Write out, without any change, the lines in the material below that run from the line with "(436, 390) = (326, 545): black" through the line with "(439, 181) = (408, 329): none -> white cone", both included.

Records to use:
--------------------------------
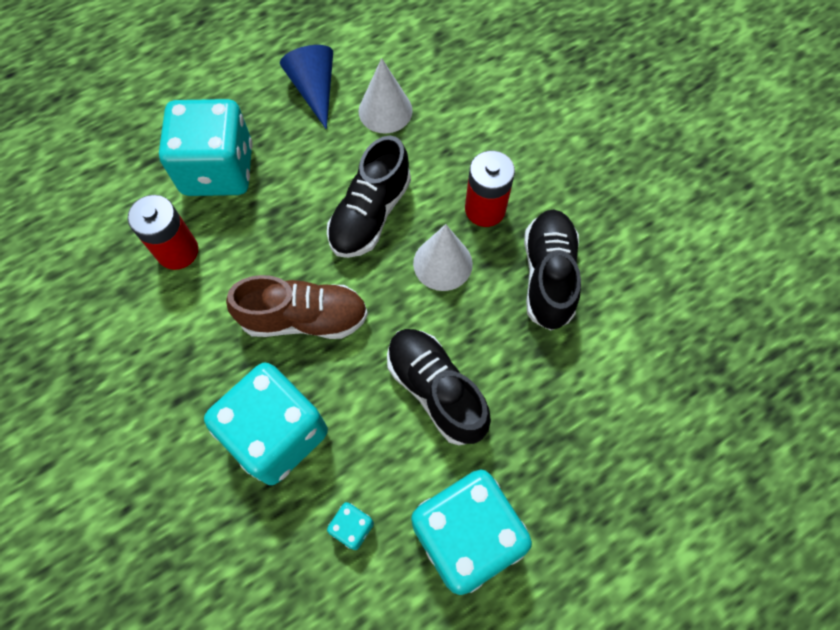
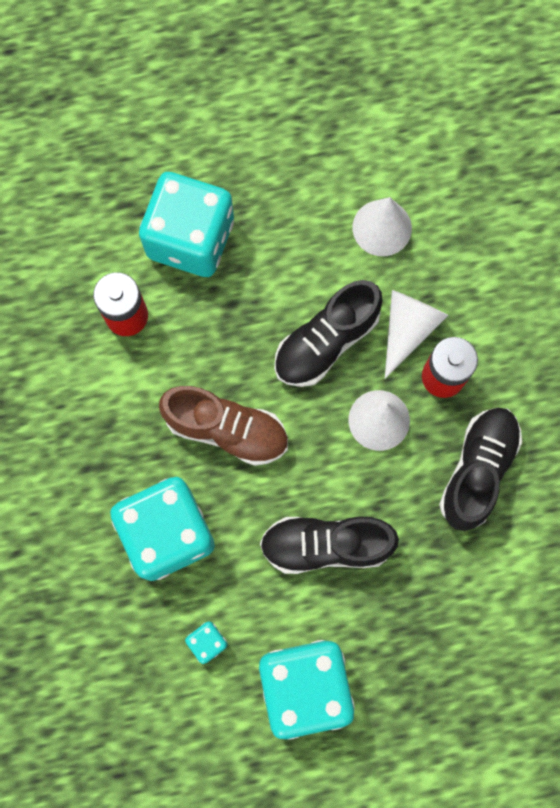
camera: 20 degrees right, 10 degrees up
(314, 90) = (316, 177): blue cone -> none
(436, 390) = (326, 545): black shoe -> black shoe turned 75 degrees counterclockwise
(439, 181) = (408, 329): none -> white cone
--------------------------------
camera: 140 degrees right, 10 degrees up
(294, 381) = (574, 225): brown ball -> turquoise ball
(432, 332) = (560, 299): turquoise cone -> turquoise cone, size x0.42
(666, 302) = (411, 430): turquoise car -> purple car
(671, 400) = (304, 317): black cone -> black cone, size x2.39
--------------------------------
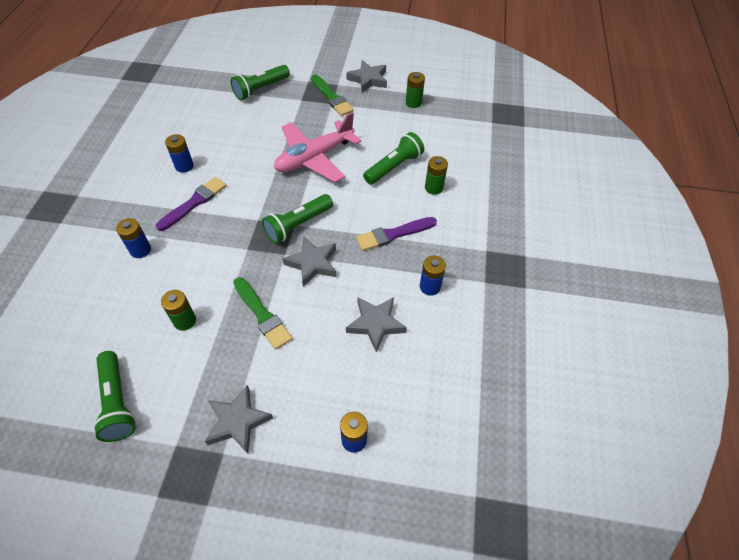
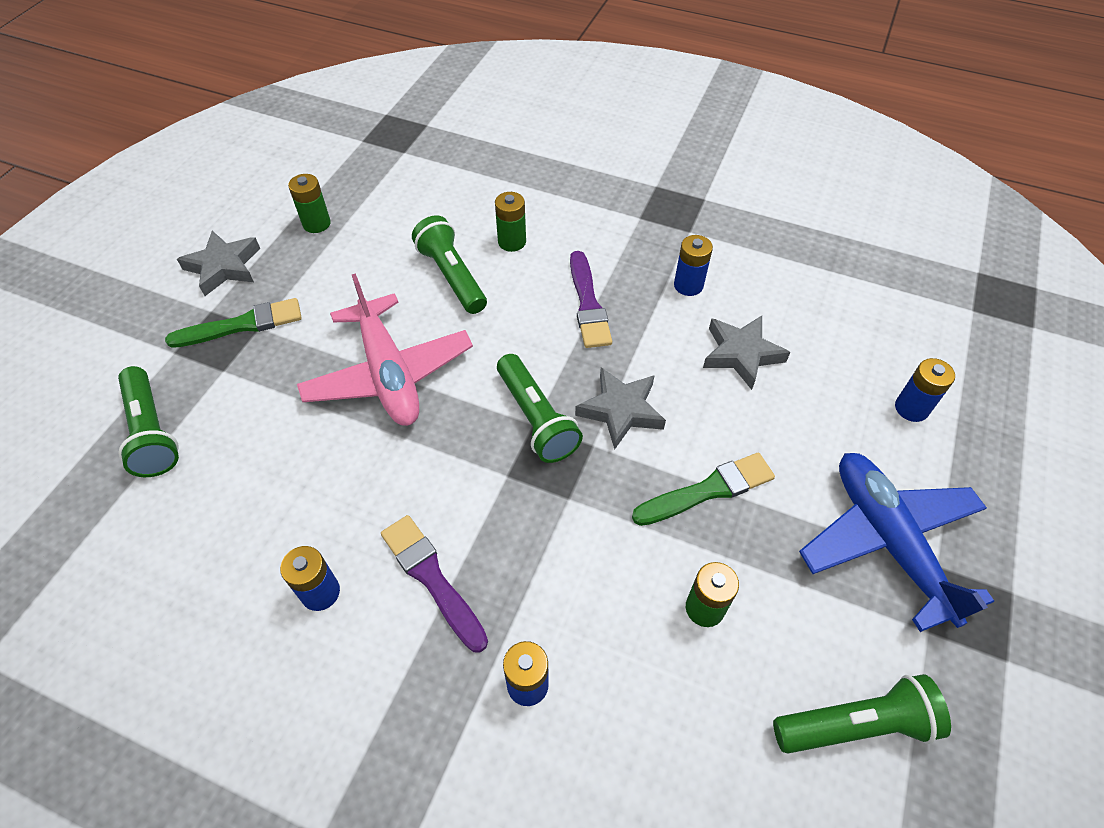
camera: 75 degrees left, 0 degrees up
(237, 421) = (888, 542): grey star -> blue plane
--------------------------------
Answer to the problem:
(436, 390) = (326, 545): black shoe -> black shoe turned 75 degrees counterclockwise
(439, 181) = (408, 329): none -> white cone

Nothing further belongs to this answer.